### Instructions to follow:
Below are the entries; give again exactly the lines from the one mentioning "D1: none -> diode (A N_5, K U3/RST)" through the one mentioning "U211: NAND (in", inclusive.

### Recorded information:
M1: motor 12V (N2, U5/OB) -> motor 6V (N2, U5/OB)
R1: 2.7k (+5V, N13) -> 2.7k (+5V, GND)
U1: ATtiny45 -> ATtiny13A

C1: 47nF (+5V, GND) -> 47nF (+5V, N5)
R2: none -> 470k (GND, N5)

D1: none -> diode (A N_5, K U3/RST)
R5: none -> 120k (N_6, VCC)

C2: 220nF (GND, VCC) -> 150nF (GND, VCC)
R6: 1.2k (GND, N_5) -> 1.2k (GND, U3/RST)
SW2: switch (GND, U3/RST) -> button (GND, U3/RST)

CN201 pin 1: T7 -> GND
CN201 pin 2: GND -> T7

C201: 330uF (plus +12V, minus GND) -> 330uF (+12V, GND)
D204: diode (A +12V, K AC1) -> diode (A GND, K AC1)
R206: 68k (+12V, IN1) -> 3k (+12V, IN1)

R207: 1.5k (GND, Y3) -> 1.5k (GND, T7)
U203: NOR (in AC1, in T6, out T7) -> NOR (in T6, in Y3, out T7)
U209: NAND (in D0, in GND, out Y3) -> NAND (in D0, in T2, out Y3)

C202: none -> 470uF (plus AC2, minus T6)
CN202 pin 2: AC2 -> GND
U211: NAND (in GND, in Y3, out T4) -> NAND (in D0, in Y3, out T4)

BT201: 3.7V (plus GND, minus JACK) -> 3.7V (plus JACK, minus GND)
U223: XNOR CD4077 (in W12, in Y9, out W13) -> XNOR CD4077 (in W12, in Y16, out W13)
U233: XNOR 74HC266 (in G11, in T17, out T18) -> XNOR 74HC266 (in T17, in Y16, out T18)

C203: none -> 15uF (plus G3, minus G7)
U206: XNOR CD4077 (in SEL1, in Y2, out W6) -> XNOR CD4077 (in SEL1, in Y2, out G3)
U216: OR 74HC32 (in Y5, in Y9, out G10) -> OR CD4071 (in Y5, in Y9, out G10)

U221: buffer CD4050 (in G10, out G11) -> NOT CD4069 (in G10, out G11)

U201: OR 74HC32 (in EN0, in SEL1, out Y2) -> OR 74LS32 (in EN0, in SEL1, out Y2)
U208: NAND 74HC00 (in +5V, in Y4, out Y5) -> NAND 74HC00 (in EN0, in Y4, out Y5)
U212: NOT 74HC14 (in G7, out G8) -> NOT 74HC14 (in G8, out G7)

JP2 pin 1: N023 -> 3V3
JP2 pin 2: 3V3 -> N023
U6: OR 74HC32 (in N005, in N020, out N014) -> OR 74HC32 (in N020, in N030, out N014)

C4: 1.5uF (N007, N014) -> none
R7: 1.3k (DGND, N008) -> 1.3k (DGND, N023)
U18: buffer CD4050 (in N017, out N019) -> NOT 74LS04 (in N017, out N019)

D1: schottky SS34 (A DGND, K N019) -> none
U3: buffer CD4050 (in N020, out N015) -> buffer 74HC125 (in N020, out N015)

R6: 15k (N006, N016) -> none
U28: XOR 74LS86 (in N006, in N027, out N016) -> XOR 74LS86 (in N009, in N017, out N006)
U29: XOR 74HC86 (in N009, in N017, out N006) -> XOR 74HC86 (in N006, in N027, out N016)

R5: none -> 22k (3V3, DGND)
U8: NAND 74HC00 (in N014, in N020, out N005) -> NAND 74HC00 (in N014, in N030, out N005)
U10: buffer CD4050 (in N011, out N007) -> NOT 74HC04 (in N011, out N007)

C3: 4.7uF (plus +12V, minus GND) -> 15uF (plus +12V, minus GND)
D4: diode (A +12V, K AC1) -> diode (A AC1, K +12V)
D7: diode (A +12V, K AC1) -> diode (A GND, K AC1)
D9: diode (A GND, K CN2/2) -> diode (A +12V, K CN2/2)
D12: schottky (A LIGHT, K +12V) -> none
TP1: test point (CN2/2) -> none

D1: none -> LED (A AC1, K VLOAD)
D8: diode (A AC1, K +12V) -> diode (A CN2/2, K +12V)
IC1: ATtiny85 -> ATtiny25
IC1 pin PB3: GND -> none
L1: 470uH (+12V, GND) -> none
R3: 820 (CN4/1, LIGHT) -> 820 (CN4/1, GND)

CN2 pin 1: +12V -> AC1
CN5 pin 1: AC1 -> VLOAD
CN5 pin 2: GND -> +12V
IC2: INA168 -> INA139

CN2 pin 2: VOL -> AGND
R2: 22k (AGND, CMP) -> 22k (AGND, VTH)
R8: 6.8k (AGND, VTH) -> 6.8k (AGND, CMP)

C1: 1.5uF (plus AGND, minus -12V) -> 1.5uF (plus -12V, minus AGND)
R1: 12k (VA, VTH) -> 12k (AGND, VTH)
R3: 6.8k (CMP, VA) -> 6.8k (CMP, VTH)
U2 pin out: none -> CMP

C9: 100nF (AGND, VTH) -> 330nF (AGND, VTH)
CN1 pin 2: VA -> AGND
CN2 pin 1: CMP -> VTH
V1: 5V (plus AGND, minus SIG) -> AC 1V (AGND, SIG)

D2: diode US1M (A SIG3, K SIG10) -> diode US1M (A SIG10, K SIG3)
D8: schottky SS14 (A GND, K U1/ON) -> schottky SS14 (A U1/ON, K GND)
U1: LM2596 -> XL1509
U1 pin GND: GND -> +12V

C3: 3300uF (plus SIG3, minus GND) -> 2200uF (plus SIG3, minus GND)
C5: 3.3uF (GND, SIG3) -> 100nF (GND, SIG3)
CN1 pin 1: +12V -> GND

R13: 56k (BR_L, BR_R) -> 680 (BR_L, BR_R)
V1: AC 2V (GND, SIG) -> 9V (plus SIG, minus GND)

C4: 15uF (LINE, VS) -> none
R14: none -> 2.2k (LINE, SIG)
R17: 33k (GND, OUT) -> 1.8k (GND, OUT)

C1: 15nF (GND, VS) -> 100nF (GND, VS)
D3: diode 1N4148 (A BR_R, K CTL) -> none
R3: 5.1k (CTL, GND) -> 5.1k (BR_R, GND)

### Task result:
D1: none -> diode (A N_5, K U3/RST)
R5: none -> 120k (N_6, VCC)

C2: 220nF (GND, VCC) -> 150nF (GND, VCC)
R6: 1.2k (GND, N_5) -> 1.2k (GND, U3/RST)
SW2: switch (GND, U3/RST) -> button (GND, U3/RST)

CN201 pin 1: T7 -> GND
CN201 pin 2: GND -> T7

C201: 330uF (plus +12V, minus GND) -> 330uF (+12V, GND)
D204: diode (A +12V, K AC1) -> diode (A GND, K AC1)
R206: 68k (+12V, IN1) -> 3k (+12V, IN1)

R207: 1.5k (GND, Y3) -> 1.5k (GND, T7)
U203: NOR (in AC1, in T6, out T7) -> NOR (in T6, in Y3, out T7)
U209: NAND (in D0, in GND, out Y3) -> NAND (in D0, in T2, out Y3)

C202: none -> 470uF (plus AC2, minus T6)
CN202 pin 2: AC2 -> GND
U211: NAND (in GND, in Y3, out T4) -> NAND (in D0, in Y3, out T4)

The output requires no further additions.